**Task goal**
A verbatim copy of the lines from the one with "RGB pin R: D7 -> D0" through the final line below is required; print it and nothing else.

--- START ---

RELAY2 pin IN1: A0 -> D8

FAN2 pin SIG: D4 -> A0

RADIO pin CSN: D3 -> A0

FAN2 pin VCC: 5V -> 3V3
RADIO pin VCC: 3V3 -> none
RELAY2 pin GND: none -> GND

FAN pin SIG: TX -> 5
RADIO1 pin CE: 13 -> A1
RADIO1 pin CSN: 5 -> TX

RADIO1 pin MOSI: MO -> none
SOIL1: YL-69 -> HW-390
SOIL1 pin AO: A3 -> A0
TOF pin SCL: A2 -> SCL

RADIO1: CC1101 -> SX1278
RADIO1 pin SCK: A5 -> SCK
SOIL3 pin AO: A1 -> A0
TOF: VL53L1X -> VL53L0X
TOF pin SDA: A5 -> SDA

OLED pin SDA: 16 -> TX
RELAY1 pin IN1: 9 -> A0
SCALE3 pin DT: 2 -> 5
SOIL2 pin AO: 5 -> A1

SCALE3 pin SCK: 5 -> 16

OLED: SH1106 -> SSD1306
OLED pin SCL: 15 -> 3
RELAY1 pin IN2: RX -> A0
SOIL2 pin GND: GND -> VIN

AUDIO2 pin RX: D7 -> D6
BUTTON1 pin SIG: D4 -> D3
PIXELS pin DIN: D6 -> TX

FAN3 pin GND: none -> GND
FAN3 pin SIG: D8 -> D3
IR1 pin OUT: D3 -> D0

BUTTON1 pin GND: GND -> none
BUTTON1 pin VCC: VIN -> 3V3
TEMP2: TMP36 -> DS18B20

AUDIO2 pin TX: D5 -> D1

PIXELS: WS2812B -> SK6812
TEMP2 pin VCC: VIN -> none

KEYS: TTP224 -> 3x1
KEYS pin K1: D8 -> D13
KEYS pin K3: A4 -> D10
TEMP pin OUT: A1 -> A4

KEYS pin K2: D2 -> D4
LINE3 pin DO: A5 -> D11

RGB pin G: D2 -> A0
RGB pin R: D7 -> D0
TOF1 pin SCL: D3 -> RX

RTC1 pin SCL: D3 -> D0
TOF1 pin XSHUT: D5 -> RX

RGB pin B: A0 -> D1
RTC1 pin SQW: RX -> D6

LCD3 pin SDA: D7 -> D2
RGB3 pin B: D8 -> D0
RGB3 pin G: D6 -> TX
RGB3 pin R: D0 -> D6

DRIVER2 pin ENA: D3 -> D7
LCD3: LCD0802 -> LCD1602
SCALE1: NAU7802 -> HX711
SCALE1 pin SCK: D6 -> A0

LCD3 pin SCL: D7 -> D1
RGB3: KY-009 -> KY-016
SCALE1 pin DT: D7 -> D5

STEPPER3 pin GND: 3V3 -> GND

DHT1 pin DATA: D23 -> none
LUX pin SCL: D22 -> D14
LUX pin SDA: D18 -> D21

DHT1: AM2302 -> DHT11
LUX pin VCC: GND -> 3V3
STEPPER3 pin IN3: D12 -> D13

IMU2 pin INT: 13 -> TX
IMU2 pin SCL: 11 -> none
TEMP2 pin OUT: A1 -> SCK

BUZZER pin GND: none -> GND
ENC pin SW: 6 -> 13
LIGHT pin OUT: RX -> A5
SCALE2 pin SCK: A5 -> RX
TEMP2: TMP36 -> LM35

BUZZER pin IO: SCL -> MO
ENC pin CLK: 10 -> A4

--- END ---

**Result below**
RGB pin R: D7 -> D0
TOF1 pin SCL: D3 -> RX

RTC1 pin SCL: D3 -> D0
TOF1 pin XSHUT: D5 -> RX

RGB pin B: A0 -> D1
RTC1 pin SQW: RX -> D6

LCD3 pin SDA: D7 -> D2
RGB3 pin B: D8 -> D0
RGB3 pin G: D6 -> TX
RGB3 pin R: D0 -> D6

DRIVER2 pin ENA: D3 -> D7
LCD3: LCD0802 -> LCD1602
SCALE1: NAU7802 -> HX711
SCALE1 pin SCK: D6 -> A0

LCD3 pin SCL: D7 -> D1
RGB3: KY-009 -> KY-016
SCALE1 pin DT: D7 -> D5

STEPPER3 pin GND: 3V3 -> GND

DHT1 pin DATA: D23 -> none
LUX pin SCL: D22 -> D14
LUX pin SDA: D18 -> D21

DHT1: AM2302 -> DHT11
LUX pin VCC: GND -> 3V3
STEPPER3 pin IN3: D12 -> D13

IMU2 pin INT: 13 -> TX
IMU2 pin SCL: 11 -> none
TEMP2 pin OUT: A1 -> SCK

BUZZER pin GND: none -> GND
ENC pin SW: 6 -> 13
LIGHT pin OUT: RX -> A5
SCALE2 pin SCK: A5 -> RX
TEMP2: TMP36 -> LM35

BUZZER pin IO: SCL -> MO
ENC pin CLK: 10 -> A4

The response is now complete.